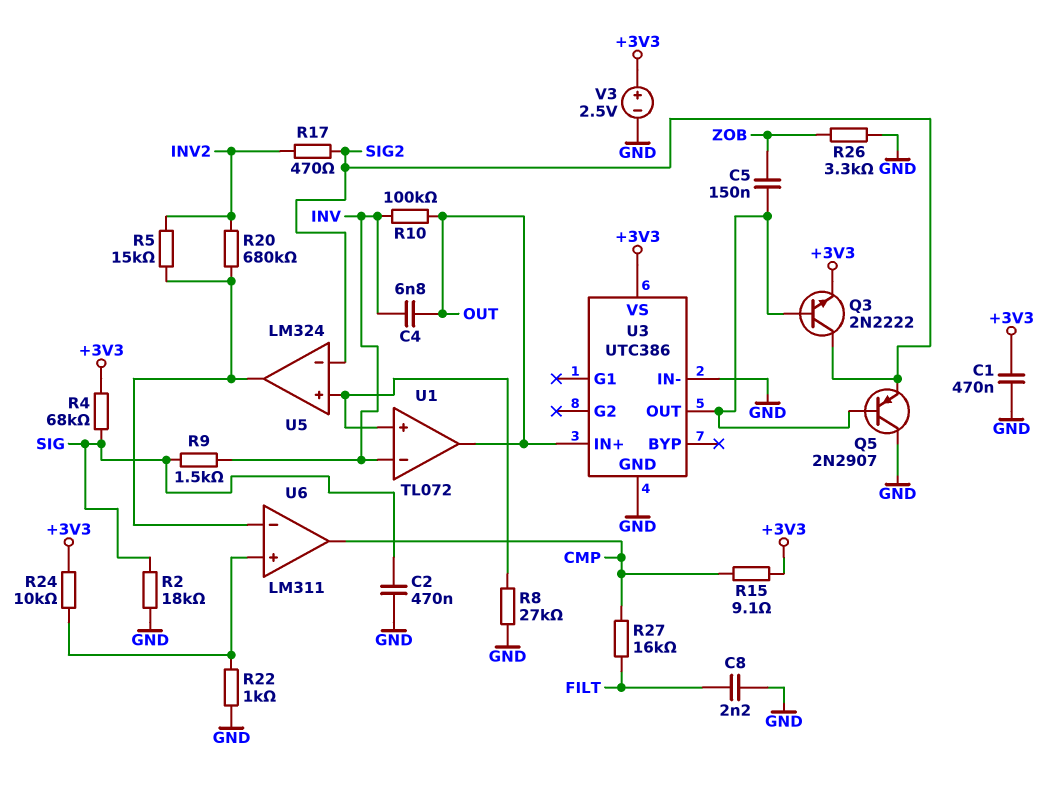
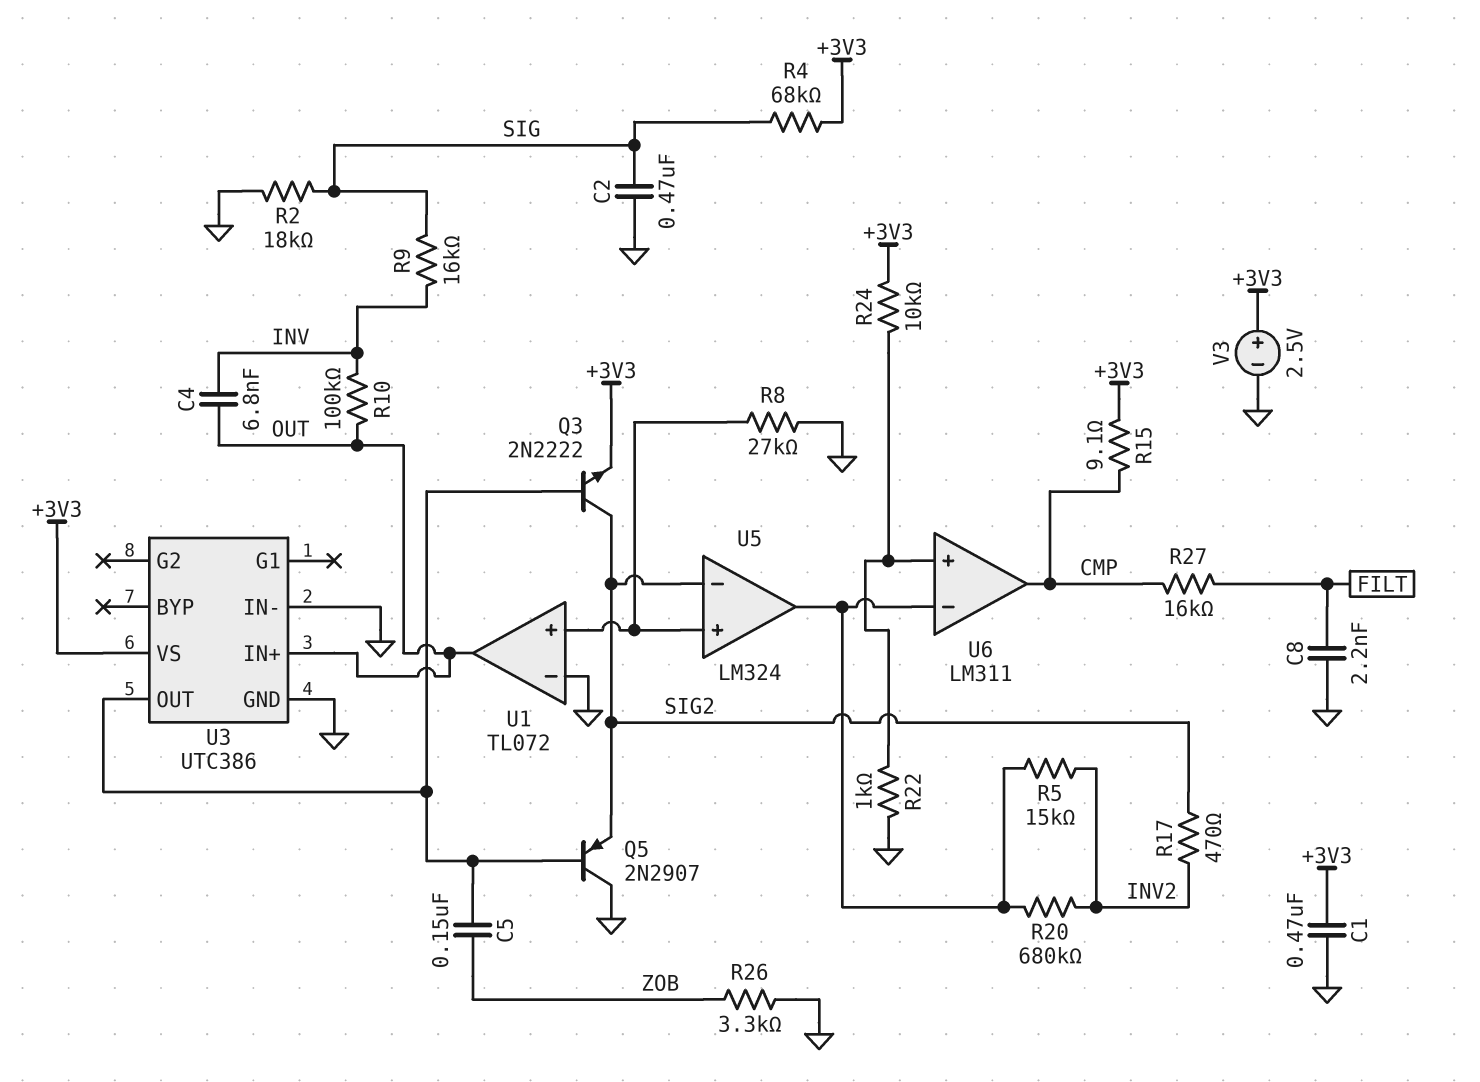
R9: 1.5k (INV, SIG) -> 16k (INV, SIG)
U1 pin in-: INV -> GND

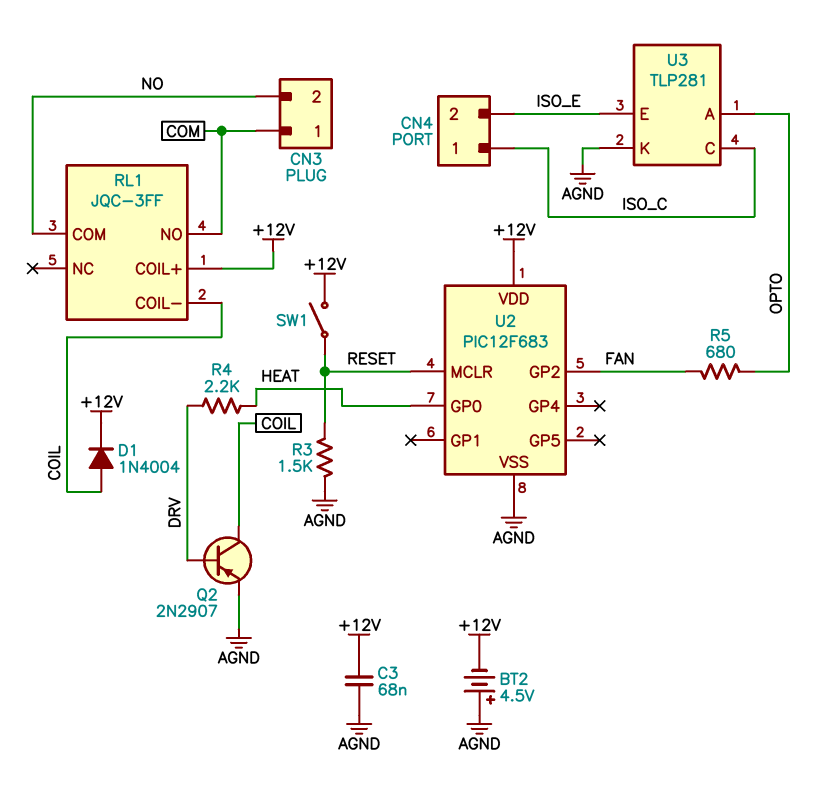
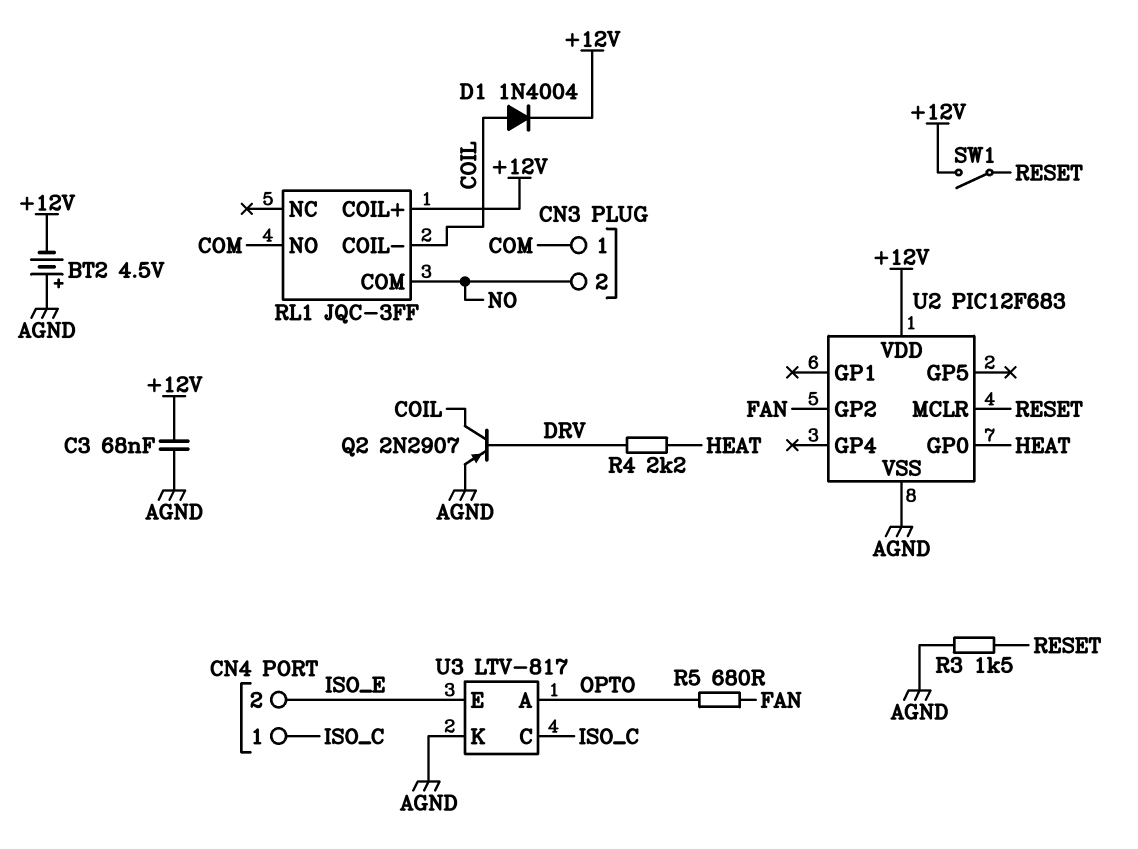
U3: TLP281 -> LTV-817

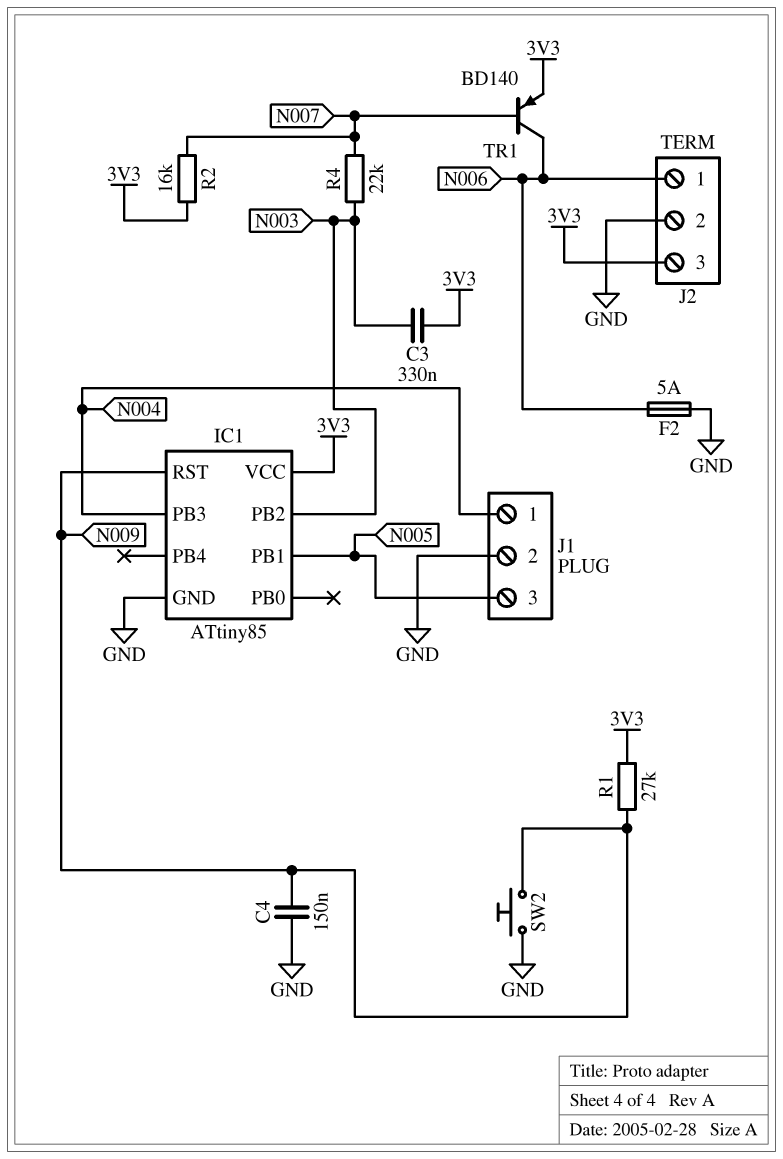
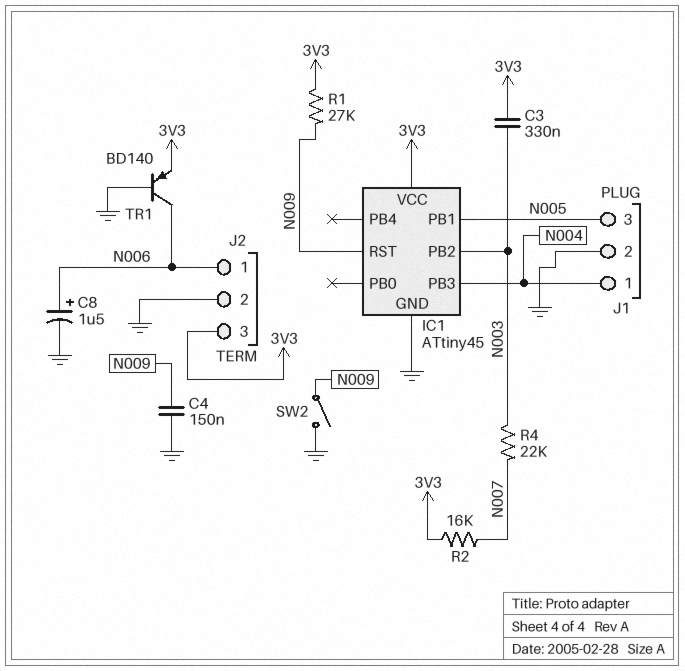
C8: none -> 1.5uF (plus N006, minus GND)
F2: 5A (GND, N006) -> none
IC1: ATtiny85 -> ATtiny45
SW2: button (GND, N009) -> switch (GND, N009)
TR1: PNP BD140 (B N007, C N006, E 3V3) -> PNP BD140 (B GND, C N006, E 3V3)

§ **What the task asks**
Leave the images behind and write out every entry exactly.

§ **Expected answer**
R9: 1.5k (INV, SIG) -> 16k (INV, SIG)
U1 pin in-: INV -> GND

U3: TLP281 -> LTV-817

C8: none -> 1.5uF (plus N006, minus GND)
F2: 5A (GND, N006) -> none
IC1: ATtiny85 -> ATtiny45
SW2: button (GND, N009) -> switch (GND, N009)
TR1: PNP BD140 (B N007, C N006, E 3V3) -> PNP BD140 (B GND, C N006, E 3V3)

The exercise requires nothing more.